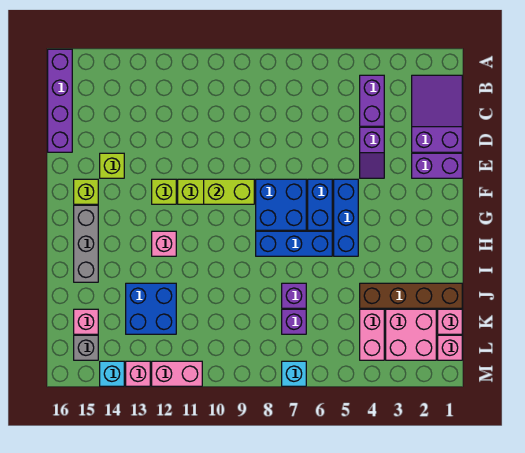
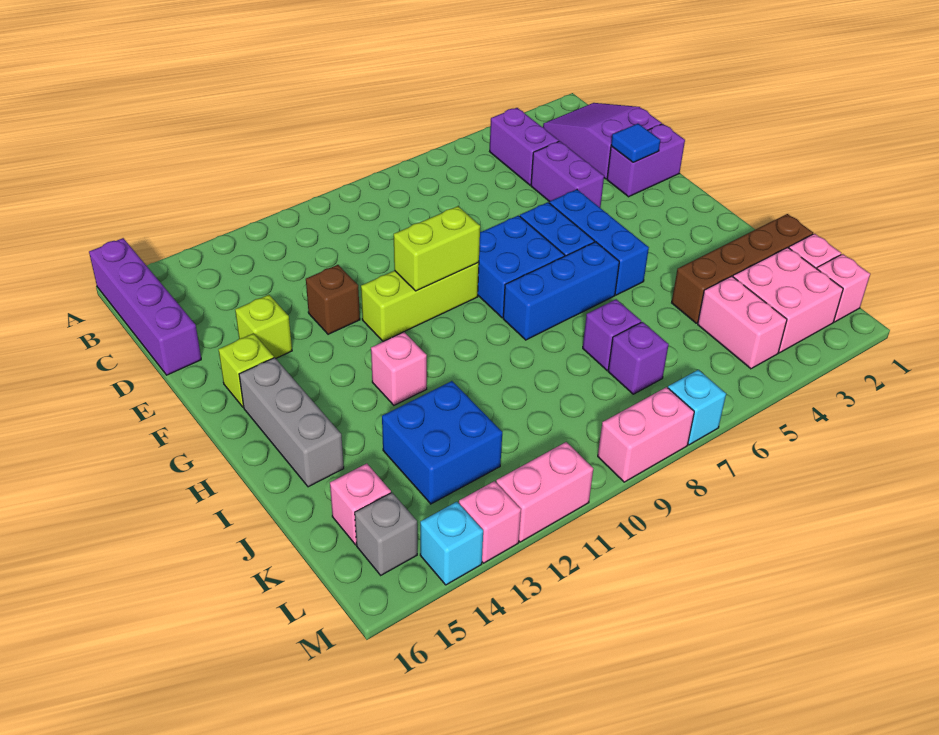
purple slope D4:E4 level 1 top D -> purple brick D4:E4 level 1
none -> blue tile E2 level 2
none -> brown brick E12 level 1
lime brick F12 level 1 -> none
none -> pink brick M8:M9 level 1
● ● ● ● ● ● ●
INSTRUCTIONS FOR THE TASK: Repeat the listing exactly, minus its pictures.

WRITTEN SOLUTION:
purple slope D4:E4 level 1 top D -> purple brick D4:E4 level 1
none -> blue tile E2 level 2
none -> brown brick E12 level 1
lime brick F12 level 1 -> none
none -> pink brick M8:M9 level 1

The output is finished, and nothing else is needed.